— Start Given records —
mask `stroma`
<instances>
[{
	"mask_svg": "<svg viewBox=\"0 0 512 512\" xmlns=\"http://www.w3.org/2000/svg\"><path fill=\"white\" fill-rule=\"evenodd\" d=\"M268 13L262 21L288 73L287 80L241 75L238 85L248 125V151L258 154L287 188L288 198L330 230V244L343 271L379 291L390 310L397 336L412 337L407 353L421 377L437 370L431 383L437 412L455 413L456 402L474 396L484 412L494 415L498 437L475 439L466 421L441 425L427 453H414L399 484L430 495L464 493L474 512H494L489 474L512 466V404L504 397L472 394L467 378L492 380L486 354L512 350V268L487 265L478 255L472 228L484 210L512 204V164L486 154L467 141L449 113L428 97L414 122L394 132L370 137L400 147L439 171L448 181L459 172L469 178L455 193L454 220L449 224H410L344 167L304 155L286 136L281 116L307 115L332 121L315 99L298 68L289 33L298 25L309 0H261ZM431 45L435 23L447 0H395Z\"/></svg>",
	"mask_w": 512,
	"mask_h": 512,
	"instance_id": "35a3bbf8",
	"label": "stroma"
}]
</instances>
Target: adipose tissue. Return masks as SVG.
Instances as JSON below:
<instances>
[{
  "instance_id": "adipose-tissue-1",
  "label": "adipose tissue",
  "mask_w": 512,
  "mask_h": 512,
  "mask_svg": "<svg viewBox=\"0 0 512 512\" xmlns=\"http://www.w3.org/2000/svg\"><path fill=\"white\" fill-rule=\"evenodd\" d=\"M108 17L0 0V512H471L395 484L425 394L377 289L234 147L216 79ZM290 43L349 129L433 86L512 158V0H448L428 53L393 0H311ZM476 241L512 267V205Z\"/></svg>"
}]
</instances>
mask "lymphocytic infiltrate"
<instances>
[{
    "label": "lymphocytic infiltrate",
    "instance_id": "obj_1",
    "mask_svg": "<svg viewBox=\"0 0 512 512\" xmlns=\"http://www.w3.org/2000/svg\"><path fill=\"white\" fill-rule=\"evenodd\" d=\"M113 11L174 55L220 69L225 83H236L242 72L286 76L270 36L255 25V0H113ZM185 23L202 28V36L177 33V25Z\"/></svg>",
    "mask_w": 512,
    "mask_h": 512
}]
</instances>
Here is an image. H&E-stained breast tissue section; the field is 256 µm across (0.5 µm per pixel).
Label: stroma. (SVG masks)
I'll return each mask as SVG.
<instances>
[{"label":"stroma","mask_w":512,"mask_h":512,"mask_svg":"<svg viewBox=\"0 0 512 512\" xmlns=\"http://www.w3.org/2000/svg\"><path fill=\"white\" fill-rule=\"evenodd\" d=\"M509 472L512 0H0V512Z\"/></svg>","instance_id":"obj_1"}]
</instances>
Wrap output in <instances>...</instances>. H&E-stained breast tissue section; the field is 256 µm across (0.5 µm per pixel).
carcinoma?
— End Given records —
Tally how many lines of the records hold the word "section". Answer with the number only.

Reply to the task: 2